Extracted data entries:
########################################
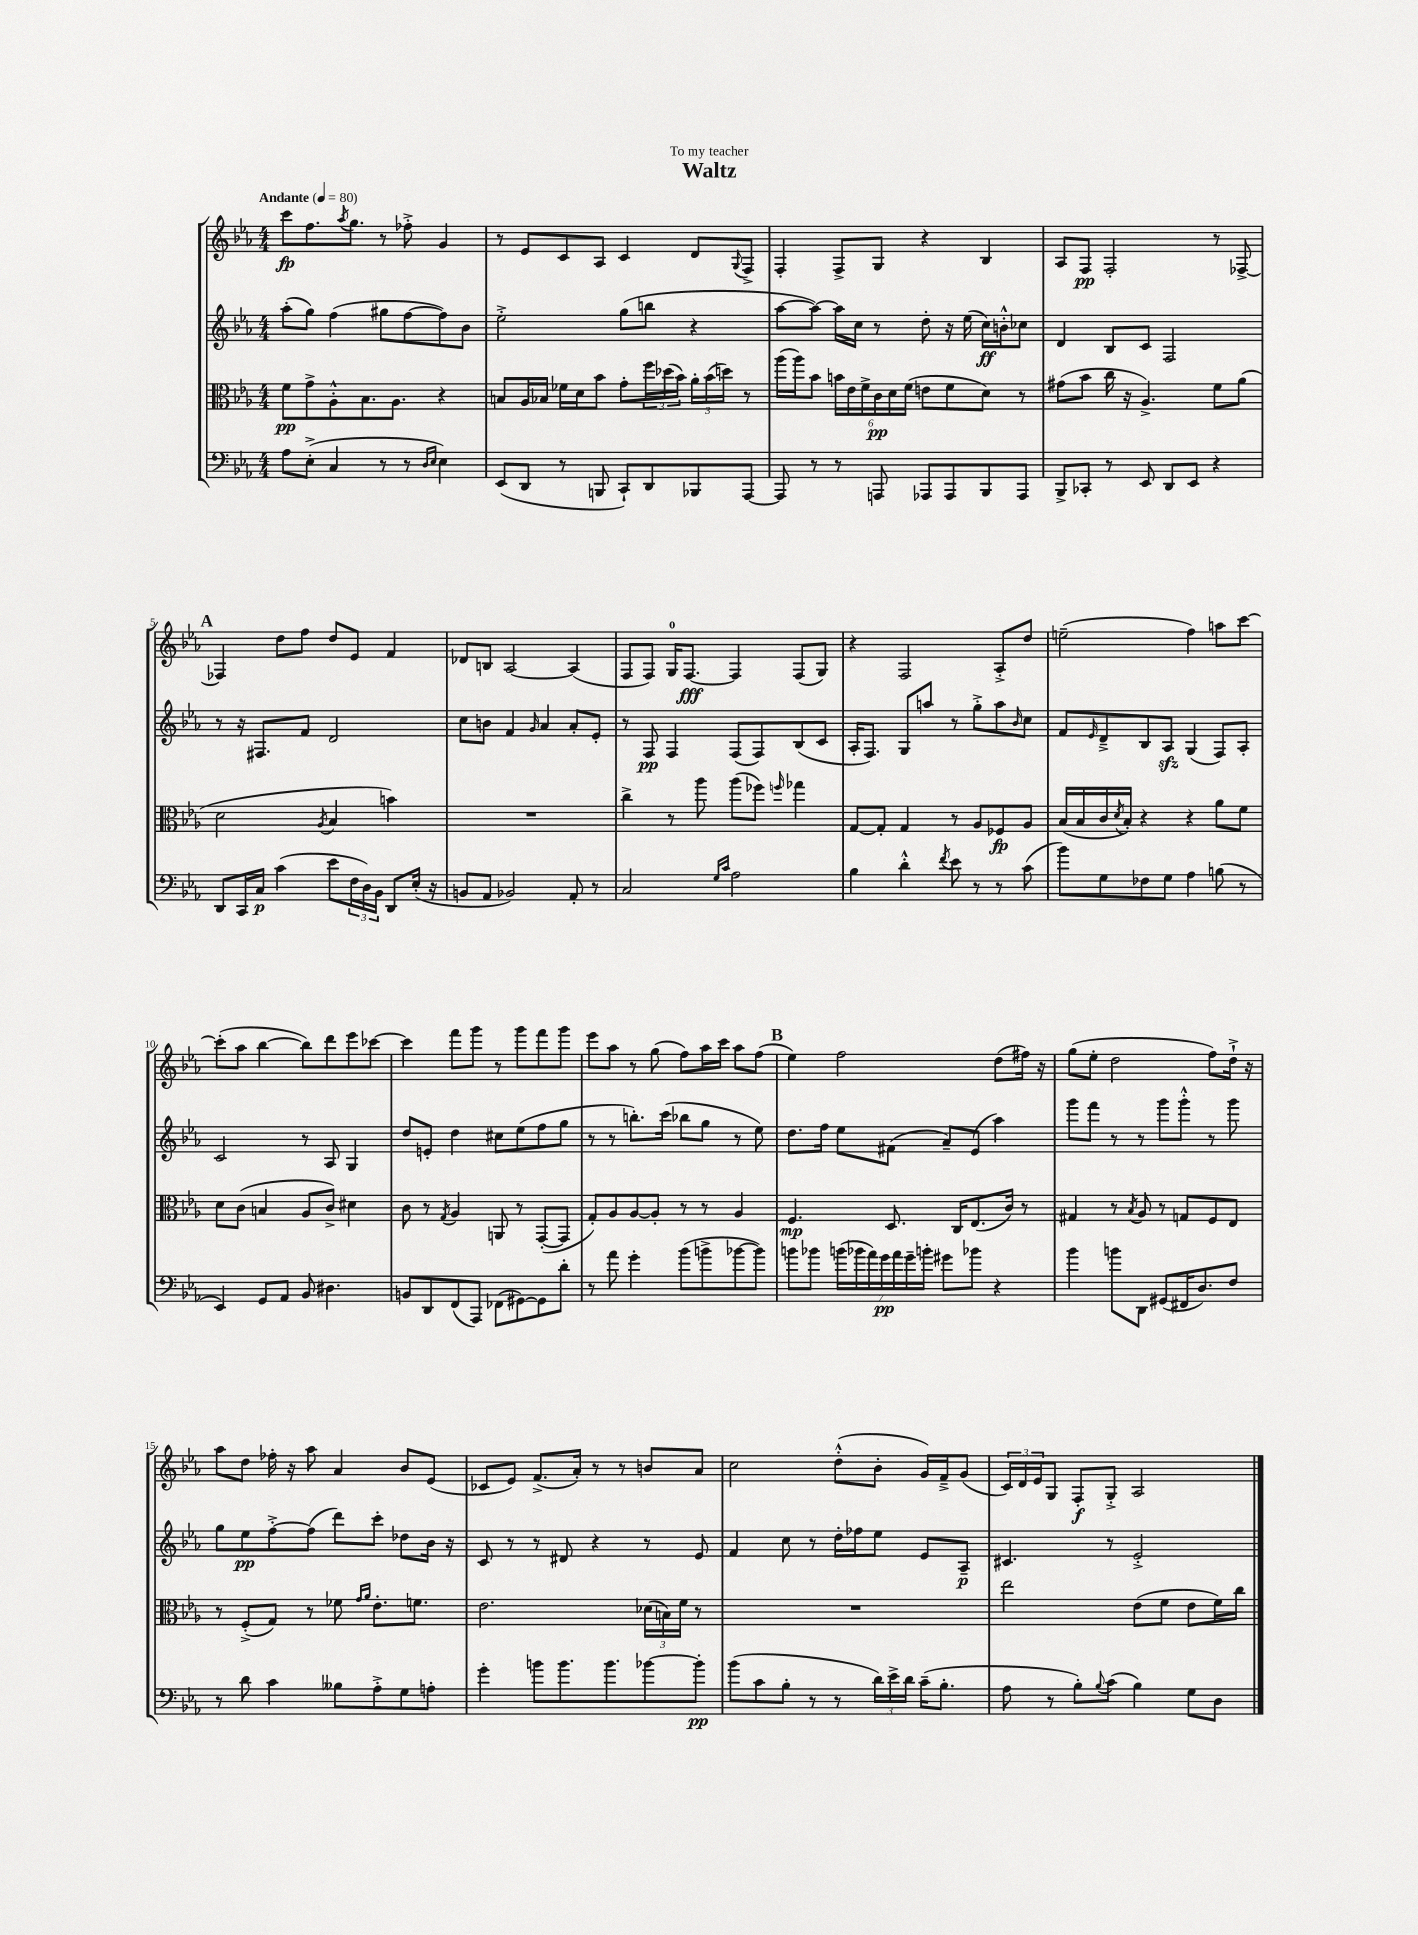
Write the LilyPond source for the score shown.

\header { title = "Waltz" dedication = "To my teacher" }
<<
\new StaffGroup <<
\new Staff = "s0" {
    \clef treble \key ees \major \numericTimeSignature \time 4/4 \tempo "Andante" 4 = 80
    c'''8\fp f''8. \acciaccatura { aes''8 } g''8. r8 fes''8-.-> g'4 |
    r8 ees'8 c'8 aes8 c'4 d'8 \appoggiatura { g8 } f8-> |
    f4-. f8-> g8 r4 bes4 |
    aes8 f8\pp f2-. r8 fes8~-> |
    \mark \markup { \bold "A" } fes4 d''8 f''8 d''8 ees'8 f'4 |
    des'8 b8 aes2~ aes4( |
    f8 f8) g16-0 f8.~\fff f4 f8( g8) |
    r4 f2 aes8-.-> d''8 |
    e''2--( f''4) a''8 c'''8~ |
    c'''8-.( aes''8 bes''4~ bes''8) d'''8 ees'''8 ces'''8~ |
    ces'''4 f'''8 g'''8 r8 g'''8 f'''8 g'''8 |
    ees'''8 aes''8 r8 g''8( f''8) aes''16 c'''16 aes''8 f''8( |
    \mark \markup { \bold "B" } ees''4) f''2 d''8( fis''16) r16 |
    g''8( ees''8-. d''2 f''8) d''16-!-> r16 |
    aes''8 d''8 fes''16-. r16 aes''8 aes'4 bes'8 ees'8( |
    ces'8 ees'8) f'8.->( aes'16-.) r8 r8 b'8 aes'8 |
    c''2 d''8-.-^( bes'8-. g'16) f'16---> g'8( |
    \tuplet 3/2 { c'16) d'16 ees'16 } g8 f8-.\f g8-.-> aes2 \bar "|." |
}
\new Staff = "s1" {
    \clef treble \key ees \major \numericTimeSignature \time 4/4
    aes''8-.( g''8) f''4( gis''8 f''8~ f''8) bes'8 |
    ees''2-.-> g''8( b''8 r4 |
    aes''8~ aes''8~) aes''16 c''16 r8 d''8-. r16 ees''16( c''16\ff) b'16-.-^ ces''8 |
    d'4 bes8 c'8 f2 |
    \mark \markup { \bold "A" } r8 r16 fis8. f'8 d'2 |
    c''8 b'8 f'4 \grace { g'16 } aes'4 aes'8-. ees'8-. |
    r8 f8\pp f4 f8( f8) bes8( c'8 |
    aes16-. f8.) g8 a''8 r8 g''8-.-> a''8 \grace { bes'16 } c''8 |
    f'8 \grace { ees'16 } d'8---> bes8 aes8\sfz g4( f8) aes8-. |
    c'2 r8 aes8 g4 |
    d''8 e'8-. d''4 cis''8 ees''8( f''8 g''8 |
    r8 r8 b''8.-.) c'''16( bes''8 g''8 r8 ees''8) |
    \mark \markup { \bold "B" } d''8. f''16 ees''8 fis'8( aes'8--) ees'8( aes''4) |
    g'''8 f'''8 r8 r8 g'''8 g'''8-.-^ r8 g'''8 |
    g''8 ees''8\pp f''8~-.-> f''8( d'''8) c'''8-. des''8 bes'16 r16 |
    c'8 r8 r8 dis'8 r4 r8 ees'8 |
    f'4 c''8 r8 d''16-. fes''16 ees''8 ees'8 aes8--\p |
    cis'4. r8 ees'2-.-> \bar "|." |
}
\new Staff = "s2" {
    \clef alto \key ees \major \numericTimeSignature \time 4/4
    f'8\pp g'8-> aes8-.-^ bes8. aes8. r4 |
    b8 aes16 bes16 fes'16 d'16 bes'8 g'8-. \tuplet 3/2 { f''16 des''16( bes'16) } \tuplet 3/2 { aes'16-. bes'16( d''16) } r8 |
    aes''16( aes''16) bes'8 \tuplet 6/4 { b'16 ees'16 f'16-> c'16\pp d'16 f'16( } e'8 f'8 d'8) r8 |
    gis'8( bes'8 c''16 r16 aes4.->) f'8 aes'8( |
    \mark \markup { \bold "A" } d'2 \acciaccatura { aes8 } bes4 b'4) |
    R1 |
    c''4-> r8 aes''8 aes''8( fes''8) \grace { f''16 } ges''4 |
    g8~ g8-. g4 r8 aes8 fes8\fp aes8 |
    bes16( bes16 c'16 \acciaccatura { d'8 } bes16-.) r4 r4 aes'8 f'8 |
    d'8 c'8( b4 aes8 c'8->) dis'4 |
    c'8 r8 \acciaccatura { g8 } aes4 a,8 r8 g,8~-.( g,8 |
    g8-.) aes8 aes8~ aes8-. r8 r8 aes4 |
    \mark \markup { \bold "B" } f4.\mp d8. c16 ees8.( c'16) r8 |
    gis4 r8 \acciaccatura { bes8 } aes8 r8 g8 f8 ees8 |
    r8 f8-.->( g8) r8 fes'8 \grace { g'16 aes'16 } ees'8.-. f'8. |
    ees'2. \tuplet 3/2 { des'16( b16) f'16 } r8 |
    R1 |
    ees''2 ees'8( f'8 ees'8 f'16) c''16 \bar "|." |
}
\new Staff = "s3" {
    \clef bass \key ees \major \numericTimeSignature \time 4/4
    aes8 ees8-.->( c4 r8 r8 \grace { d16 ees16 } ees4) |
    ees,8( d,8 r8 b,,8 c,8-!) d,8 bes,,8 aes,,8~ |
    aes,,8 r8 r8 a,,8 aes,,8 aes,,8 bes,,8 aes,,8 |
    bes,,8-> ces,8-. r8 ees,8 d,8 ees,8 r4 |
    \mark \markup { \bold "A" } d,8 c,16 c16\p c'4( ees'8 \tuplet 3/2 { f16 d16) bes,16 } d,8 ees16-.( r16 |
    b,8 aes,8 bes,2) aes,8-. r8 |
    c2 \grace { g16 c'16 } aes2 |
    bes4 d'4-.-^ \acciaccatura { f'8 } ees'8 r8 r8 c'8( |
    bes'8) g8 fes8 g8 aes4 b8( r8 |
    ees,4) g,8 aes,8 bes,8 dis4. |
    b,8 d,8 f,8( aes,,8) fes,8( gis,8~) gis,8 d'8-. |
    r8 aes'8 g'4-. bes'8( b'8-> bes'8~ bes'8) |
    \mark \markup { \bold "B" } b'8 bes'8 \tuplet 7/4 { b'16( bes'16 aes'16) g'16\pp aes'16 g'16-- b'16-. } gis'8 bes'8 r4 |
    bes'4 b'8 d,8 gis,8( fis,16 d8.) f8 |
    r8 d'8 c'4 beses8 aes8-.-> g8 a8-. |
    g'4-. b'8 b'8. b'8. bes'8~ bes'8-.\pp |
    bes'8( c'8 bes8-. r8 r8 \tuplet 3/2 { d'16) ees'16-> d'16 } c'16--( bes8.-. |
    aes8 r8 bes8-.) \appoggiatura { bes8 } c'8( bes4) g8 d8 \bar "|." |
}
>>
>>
########################################
Count how many lines in the listing above contain the string "markup", treating uppercase and lowercase as different. Reply with the number alone.

■ Task result
8